- _Task description_: An unchanged copy of every record below, without pictures, is the goal.

- _Data extract_:
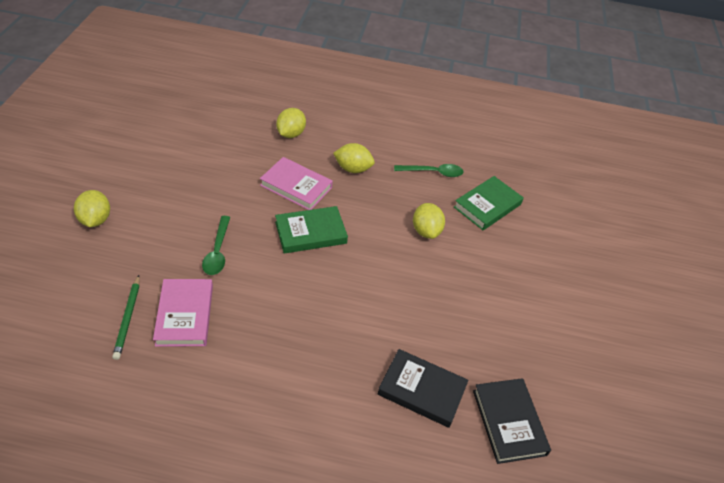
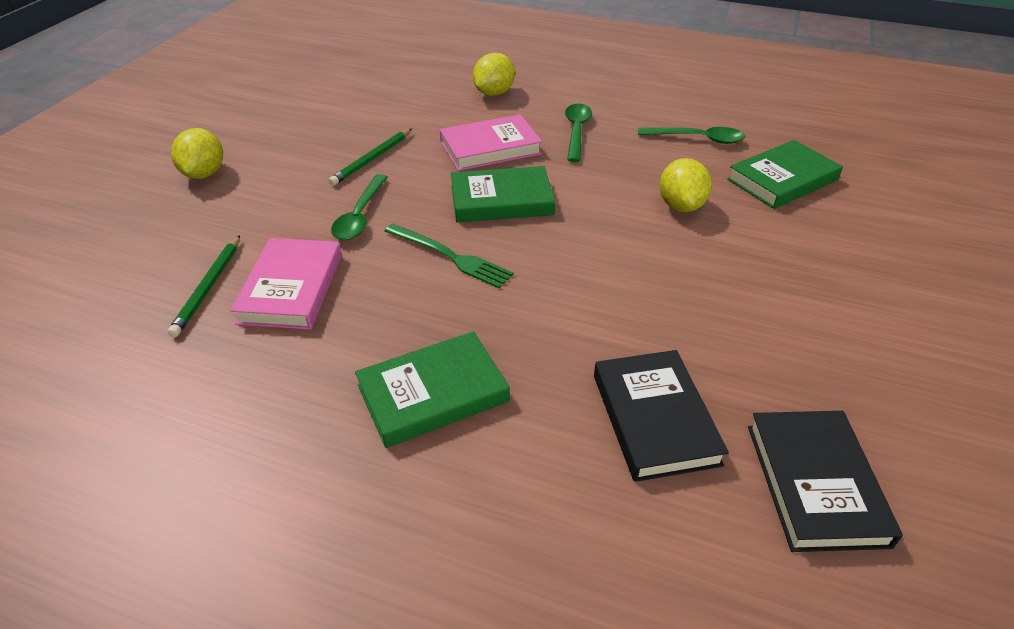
camera: 15 degrees right, 5 degrees down
(215, 200) = (372, 159): none -> green pencil
(285, 282) = (450, 256): none -> green fork
(291, 385) = (433, 393): none -> green book
(296, 186) = (490, 148): pink book -> pink book turned 60 degrees counterclockwise
(353, 169) = (576, 131): yellow lemon -> green spoon
(422, 390) = (655, 418): black book -> black book turned 45 degrees clockwise

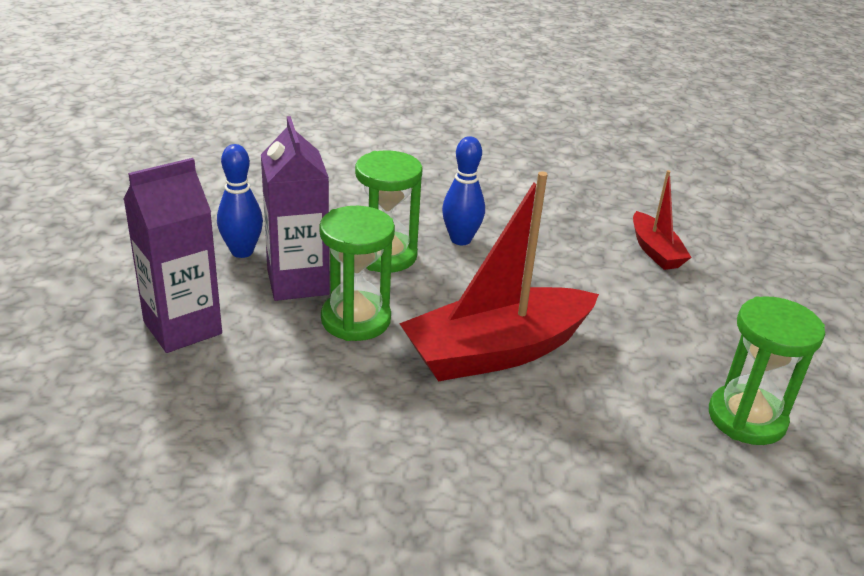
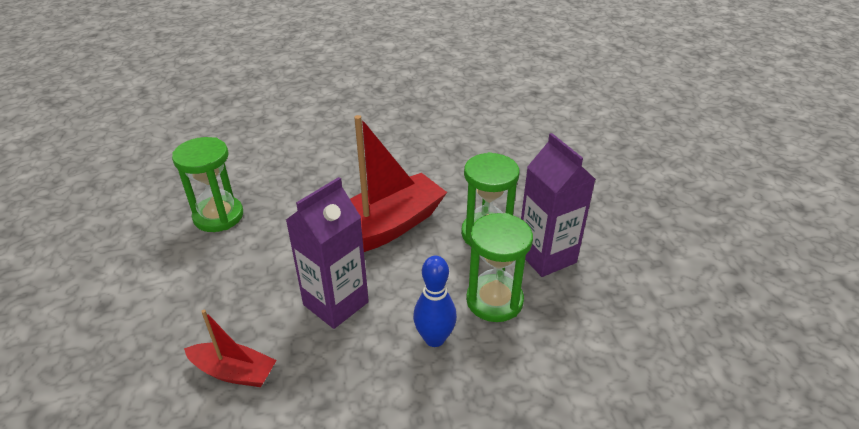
camera: 170 degrees right, 5 degrees up
(182, 328) = (591, 206): purple carton -> purple carton (336, 303)
(242, 251) = (611, 277): blue bowling pin -> none
(655, 251) = (234, 372): red boat -> red boat turned 135 degrees clockwise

- _Task response_:
camera: 15 degrees right, 5 degrees down
(215, 200) = (372, 159): none -> green pencil
(285, 282) = (450, 256): none -> green fork
(291, 385) = (433, 393): none -> green book
(296, 186) = (490, 148): pink book -> pink book turned 60 degrees counterclockwise
(353, 169) = (576, 131): yellow lemon -> green spoon
(422, 390) = (655, 418): black book -> black book turned 45 degrees clockwise

camera: 170 degrees right, 5 degrees up
(182, 328) = (591, 206): purple carton -> purple carton (336, 303)
(242, 251) = (611, 277): blue bowling pin -> none
(655, 251) = (234, 372): red boat -> red boat turned 135 degrees clockwise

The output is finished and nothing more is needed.